═══ DATASET RECORDS ═══
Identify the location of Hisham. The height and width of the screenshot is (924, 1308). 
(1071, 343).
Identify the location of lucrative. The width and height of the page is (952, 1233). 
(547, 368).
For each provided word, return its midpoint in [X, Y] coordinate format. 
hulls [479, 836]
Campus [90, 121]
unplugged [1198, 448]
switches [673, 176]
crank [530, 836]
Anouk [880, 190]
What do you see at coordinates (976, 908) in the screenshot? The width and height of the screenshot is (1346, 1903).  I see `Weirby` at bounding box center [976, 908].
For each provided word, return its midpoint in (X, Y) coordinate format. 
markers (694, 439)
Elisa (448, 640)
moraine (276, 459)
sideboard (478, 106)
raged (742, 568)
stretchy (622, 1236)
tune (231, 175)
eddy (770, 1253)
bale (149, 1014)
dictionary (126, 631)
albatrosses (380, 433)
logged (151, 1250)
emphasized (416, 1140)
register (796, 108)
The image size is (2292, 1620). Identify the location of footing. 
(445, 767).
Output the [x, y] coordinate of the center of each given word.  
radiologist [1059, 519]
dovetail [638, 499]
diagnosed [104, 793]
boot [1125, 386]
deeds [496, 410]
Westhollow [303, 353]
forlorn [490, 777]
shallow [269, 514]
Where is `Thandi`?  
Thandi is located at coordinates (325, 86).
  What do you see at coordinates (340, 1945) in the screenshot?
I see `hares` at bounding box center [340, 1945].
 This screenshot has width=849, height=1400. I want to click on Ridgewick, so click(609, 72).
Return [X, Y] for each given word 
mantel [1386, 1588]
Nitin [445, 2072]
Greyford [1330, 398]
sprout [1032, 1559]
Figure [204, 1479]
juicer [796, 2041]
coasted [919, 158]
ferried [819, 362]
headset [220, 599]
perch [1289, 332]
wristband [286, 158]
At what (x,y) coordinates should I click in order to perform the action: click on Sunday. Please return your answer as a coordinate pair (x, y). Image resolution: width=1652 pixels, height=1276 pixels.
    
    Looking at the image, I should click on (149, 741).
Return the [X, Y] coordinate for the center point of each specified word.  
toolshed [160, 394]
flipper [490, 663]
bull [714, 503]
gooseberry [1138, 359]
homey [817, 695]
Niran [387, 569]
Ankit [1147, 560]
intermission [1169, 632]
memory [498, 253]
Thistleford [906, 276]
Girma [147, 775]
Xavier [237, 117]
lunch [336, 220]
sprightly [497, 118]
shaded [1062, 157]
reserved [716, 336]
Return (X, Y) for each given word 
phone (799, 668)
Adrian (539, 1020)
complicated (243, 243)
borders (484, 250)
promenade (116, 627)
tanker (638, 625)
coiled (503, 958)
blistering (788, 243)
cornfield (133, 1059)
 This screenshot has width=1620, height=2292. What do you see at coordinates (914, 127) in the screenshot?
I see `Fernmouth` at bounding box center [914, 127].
═══
▶ TASK GOAL: State how many lines of the material above contain the string "given", treating uppercase and lowercase letters as distinct. Give the number alone.

▶ EXERCISE OUTPUT: 3